## Problem
Your answer consists of the lines in the data that contain "pink". Copy each of them.

## Data under study
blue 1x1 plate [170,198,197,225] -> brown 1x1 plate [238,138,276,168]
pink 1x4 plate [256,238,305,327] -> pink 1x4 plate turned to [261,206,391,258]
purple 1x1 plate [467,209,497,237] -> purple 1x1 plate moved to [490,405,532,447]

==

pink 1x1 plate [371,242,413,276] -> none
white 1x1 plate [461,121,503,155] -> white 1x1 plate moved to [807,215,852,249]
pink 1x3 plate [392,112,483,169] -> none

## The completed task
pink 1x4 plate [256,238,305,327] -> pink 1x4 plate turned to [261,206,391,258]
pink 1x1 plate [371,242,413,276] -> none
pink 1x3 plate [392,112,483,169] -> none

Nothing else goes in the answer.